**Work instruction:** The reply should return the data in full, exactly as written.

**Extracted data:**
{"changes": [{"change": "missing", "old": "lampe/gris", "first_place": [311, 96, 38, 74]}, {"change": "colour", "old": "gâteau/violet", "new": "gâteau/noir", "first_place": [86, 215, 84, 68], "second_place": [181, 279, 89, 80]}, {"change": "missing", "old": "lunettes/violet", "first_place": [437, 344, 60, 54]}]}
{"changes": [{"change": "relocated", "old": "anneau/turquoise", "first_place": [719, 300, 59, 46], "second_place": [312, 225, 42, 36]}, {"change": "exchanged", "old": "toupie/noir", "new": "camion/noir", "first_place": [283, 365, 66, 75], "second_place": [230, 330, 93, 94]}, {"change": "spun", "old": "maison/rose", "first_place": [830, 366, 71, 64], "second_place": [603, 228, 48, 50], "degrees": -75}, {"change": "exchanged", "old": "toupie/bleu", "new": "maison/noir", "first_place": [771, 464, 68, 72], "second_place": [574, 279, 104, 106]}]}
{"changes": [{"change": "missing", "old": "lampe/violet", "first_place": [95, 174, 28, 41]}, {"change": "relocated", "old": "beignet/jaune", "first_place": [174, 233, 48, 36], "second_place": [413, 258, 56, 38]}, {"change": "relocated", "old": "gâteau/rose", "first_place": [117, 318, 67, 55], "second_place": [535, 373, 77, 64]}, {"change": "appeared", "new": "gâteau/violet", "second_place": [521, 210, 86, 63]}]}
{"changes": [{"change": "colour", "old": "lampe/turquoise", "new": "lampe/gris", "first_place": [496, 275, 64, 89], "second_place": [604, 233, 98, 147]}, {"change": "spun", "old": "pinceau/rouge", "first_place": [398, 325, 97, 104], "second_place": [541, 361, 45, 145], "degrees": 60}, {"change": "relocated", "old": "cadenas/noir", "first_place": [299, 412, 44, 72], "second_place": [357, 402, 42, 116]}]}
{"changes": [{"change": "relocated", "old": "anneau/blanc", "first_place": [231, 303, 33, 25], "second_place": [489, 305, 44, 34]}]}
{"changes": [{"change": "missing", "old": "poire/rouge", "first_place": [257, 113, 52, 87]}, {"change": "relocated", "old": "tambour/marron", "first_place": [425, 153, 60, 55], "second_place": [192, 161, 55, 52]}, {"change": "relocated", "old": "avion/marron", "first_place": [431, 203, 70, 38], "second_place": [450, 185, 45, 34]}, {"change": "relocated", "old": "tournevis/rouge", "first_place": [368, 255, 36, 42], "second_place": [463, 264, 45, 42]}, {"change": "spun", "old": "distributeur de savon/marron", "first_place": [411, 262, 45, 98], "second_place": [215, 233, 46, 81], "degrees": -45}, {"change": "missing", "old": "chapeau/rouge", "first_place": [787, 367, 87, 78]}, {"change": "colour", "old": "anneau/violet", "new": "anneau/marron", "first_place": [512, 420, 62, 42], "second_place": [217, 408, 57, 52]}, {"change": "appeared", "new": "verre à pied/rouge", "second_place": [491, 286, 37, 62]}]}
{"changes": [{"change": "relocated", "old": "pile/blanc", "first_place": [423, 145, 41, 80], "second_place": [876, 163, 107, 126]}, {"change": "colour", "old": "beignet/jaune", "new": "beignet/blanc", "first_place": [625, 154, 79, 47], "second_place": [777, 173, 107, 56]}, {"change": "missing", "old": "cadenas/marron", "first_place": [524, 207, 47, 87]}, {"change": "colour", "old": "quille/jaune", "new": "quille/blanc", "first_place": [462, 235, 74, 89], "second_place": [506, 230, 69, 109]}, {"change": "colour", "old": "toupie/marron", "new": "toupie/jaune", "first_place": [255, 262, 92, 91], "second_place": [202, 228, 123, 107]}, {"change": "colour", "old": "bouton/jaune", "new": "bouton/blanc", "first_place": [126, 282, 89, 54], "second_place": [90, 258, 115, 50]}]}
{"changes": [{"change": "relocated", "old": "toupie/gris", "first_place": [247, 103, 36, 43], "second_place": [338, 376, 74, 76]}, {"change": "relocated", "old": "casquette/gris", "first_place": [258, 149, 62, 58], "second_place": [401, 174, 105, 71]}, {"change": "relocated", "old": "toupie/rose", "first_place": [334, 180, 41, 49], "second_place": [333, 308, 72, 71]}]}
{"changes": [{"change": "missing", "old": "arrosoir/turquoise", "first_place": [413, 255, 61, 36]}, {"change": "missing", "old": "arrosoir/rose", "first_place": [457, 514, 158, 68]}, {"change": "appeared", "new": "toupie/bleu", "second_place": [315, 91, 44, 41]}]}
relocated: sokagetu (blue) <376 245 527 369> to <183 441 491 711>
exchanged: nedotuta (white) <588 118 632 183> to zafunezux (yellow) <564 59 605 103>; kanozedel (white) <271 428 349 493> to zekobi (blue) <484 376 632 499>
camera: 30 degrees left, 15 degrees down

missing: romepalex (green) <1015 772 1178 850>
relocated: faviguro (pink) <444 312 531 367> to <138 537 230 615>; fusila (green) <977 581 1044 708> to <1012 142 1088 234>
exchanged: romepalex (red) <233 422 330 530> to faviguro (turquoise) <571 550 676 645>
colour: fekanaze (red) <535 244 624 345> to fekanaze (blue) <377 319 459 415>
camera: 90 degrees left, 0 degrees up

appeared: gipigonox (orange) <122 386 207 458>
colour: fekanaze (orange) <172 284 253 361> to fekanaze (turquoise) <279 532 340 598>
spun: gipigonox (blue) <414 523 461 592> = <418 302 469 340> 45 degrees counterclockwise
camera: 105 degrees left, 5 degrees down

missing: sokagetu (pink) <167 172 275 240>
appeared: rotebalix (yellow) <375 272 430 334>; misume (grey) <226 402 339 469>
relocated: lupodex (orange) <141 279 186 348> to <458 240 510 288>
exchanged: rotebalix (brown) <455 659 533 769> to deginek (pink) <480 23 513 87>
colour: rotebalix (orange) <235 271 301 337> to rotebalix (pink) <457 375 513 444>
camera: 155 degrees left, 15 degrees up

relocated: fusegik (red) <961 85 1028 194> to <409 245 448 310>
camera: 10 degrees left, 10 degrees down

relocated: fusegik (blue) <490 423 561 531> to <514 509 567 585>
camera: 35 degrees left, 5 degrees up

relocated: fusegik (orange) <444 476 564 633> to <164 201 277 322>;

**Answer section:**
{"changes": [{"change": "missing", "old": "lampe/gris", "first_place": [311, 96, 38, 74]}, {"change": "colour", "old": "gâteau/violet", "new": "gâteau/noir", "first_place": [86, 215, 84, 68], "second_place": [181, 279, 89, 80]}, {"change": "missing", "old": "lunettes/violet", "first_place": [437, 344, 60, 54]}]}
{"changes": [{"change": "relocated", "old": "anneau/turquoise", "first_place": [719, 300, 59, 46], "second_place": [312, 225, 42, 36]}, {"change": "exchanged", "old": "toupie/noir", "new": "camion/noir", "first_place": [283, 365, 66, 75], "second_place": [230, 330, 93, 94]}, {"change": "spun", "old": "maison/rose", "first_place": [830, 366, 71, 64], "second_place": [603, 228, 48, 50], "degrees": -75}, {"change": "exchanged", "old": "toupie/bleu", "new": "maison/noir", "first_place": [771, 464, 68, 72], "second_place": [574, 279, 104, 106]}]}
{"changes": [{"change": "missing", "old": "lampe/violet", "first_place": [95, 174, 28, 41]}, {"change": "relocated", "old": "beignet/jaune", "first_place": [174, 233, 48, 36], "second_place": [413, 258, 56, 38]}, {"change": "relocated", "old": "gâteau/rose", "first_place": [117, 318, 67, 55], "second_place": [535, 373, 77, 64]}, {"change": "appeared", "new": "gâteau/violet", "second_place": [521, 210, 86, 63]}]}
{"changes": [{"change": "colour", "old": "lampe/turquoise", "new": "lampe/gris", "first_place": [496, 275, 64, 89], "second_place": [604, 233, 98, 147]}, {"change": "spun", "old": "pinceau/rouge", "first_place": [398, 325, 97, 104], "second_place": [541, 361, 45, 145], "degrees": 60}, {"change": "relocated", "old": "cadenas/noir", "first_place": [299, 412, 44, 72], "second_place": [357, 402, 42, 116]}]}
{"changes": [{"change": "relocated", "old": "anneau/blanc", "first_place": [231, 303, 33, 25], "second_place": [489, 305, 44, 34]}]}
{"changes": [{"change": "missing", "old": "poire/rouge", "first_place": [257, 113, 52, 87]}, {"change": "relocated", "old": "tambour/marron", "first_place": [425, 153, 60, 55], "second_place": [192, 161, 55, 52]}, {"change": "relocated", "old": "avion/marron", "first_place": [431, 203, 70, 38], "second_place": [450, 185, 45, 34]}, {"change": "relocated", "old": "tournevis/rouge", "first_place": [368, 255, 36, 42], "second_place": [463, 264, 45, 42]}, {"change": "spun", "old": "distributeur de savon/marron", "first_place": [411, 262, 45, 98], "second_place": [215, 233, 46, 81], "degrees": -45}, {"change": "missing", "old": "chapeau/rouge", "first_place": [787, 367, 87, 78]}, {"change": "colour", "old": "anneau/violet", "new": "anneau/marron", "first_place": [512, 420, 62, 42], "second_place": [217, 408, 57, 52]}, {"change": "appeared", "new": "verre à pied/rouge", "second_place": [491, 286, 37, 62]}]}
{"changes": [{"change": "relocated", "old": "pile/blanc", "first_place": [423, 145, 41, 80], "second_place": [876, 163, 107, 126]}, {"change": "colour", "old": "beignet/jaune", "new": "beignet/blanc", "first_place": [625, 154, 79, 47], "second_place": [777, 173, 107, 56]}, {"change": "missing", "old": "cadenas/marron", "first_place": [524, 207, 47, 87]}, {"change": "colour", "old": "quille/jaune", "new": "quille/blanc", "first_place": [462, 235, 74, 89], "second_place": [506, 230, 69, 109]}, {"change": "colour", "old": "toupie/marron", "new": "toupie/jaune", "first_place": [255, 262, 92, 91], "second_place": [202, 228, 123, 107]}, {"change": "colour", "old": "bouton/jaune", "new": "bouton/blanc", "first_place": [126, 282, 89, 54], "second_place": [90, 258, 115, 50]}]}
{"changes": [{"change": "relocated", "old": "toupie/gris", "first_place": [247, 103, 36, 43], "second_place": [338, 376, 74, 76]}, {"change": "relocated", "old": "casquette/gris", "first_place": [258, 149, 62, 58], "second_place": [401, 174, 105, 71]}, {"change": "relocated", "old": "toupie/rose", "first_place": [334, 180, 41, 49], "second_place": [333, 308, 72, 71]}]}
{"changes": [{"change": "missing", "old": "arrosoir/turquoise", "first_place": [413, 255, 61, 36]}, {"change": "missing", "old": "arrosoir/rose", "first_place": [457, 514, 158, 68]}, {"change": "appeared", "new": "toupie/bleu", "second_place": [315, 91, 44, 41]}]}
relocated: sokagetu (blue) <376 245 527 369> to <183 441 491 711>
exchanged: nedotuta (white) <588 118 632 183> to zafunezux (yellow) <564 59 605 103>; kanozedel (white) <271 428 349 493> to zekobi (blue) <484 376 632 499>
camera: 30 degrees left, 15 degrees down

missing: romepalex (green) <1015 772 1178 850>
relocated: faviguro (pink) <444 312 531 367> to <138 537 230 615>; fusila (green) <977 581 1044 708> to <1012 142 1088 234>
exchanged: romepalex (red) <233 422 330 530> to faviguro (turquoise) <571 550 676 645>
colour: fekanaze (red) <535 244 624 345> to fekanaze (blue) <377 319 459 415>
camera: 90 degrees left, 0 degrees up

appeared: gipigonox (orange) <122 386 207 458>
colour: fekanaze (orange) <172 284 253 361> to fekanaze (turquoise) <279 532 340 598>
spun: gipigonox (blue) <414 523 461 592> = <418 302 469 340> 45 degrees counterclockwise
camera: 105 degrees left, 5 degrees down

missing: sokagetu (pink) <167 172 275 240>
appeared: rotebalix (yellow) <375 272 430 334>; misume (grey) <226 402 339 469>
relocated: lupodex (orange) <141 279 186 348> to <458 240 510 288>
exchanged: rotebalix (brown) <455 659 533 769> to deginek (pink) <480 23 513 87>
colour: rotebalix (orange) <235 271 301 337> to rotebalix (pink) <457 375 513 444>
camera: 155 degrees left, 15 degrees up

relocated: fusegik (red) <961 85 1028 194> to <409 245 448 310>
camera: 10 degrees left, 10 degrees down

relocated: fusegik (blue) <490 423 561 531> to <514 509 567 585>
camera: 35 degrees left, 5 degrees up

relocated: fusegik (orange) <444 476 564 633> to <164 201 277 322>;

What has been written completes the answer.